* _Work item_:
Having found the line containing "D3: none -> zener (A RESET, K 5V)" in the records below, copy that line and each later one exactly, dropping pictures.

* _Supplied records_:
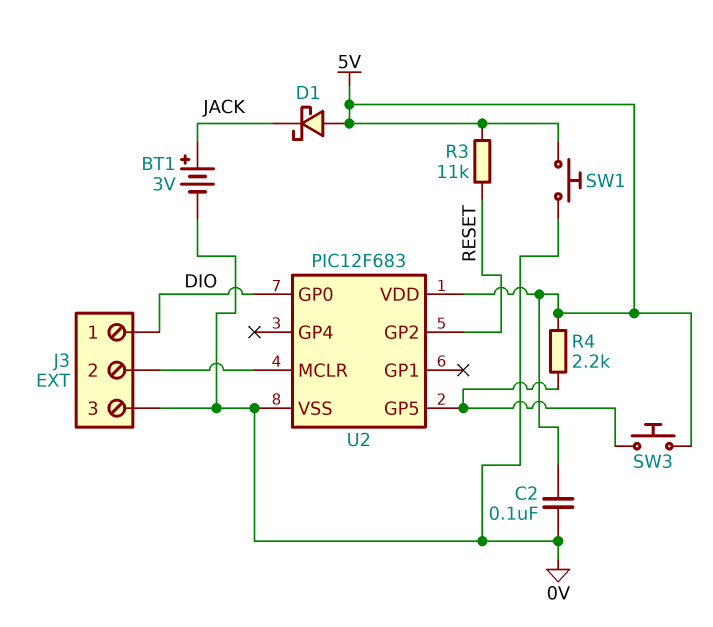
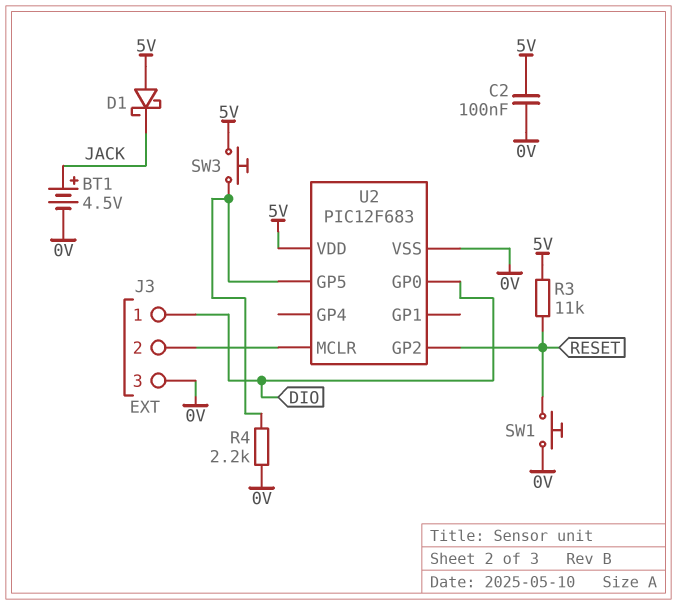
BT1: 3V (plus JACK, minus 0V) -> 4.5V (plus JACK, minus 0V)
R4: 2.2k (5V, U2/GP5) -> 2.2k (0V, U2/GP5)
SW1: button (0V, 5V) -> button (0V, RESET)

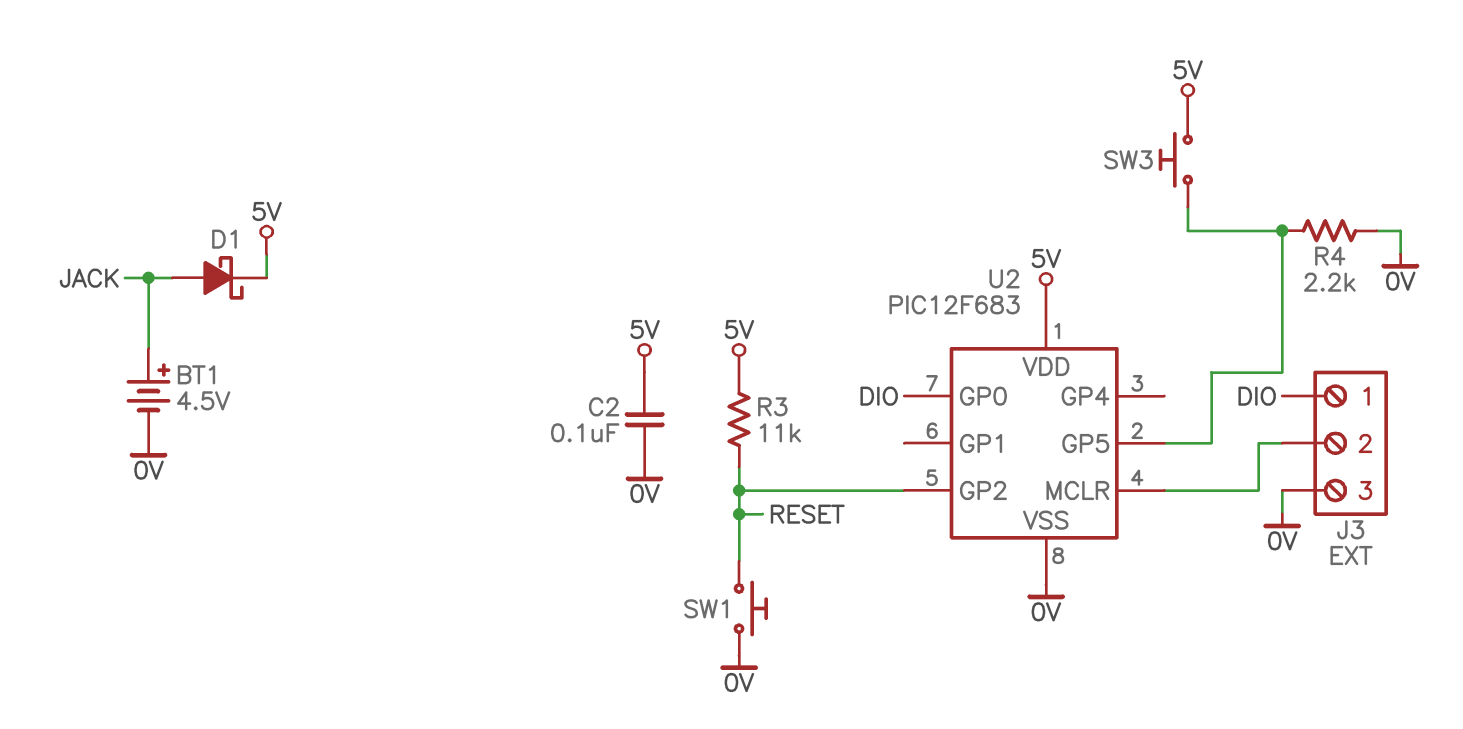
D1: schottky (A 5V, K JACK) -> schottky (A JACK, K 5V)

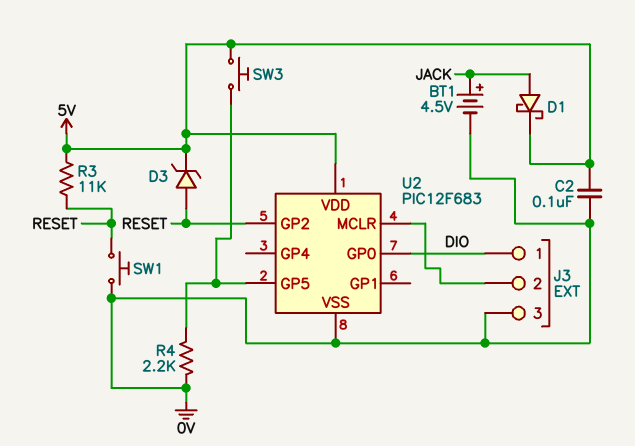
D3: none -> zener (A RESET, K 5V)

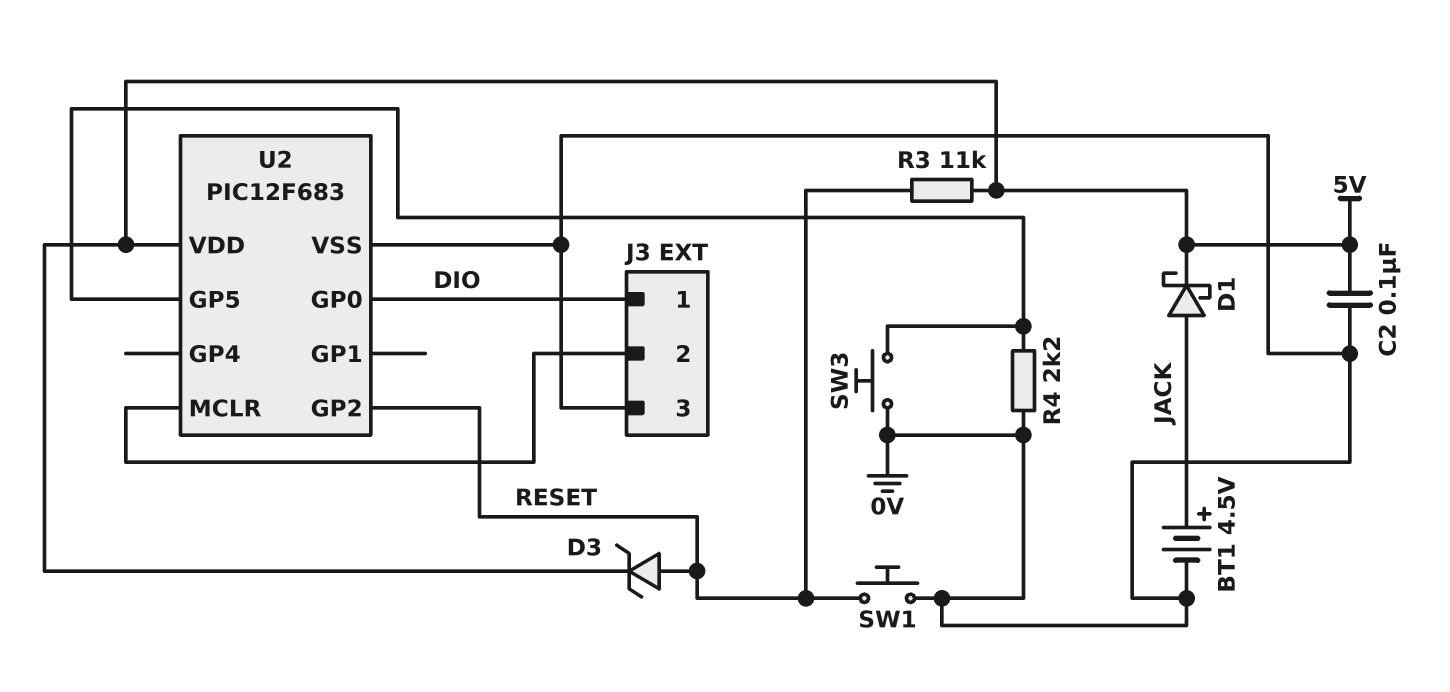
SW3: button (5V, U2/GP5) -> button (0V, U2/GP5)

* _Task solution_:
D3: none -> zener (A RESET, K 5V)

SW3: button (5V, U2/GP5) -> button (0V, U2/GP5)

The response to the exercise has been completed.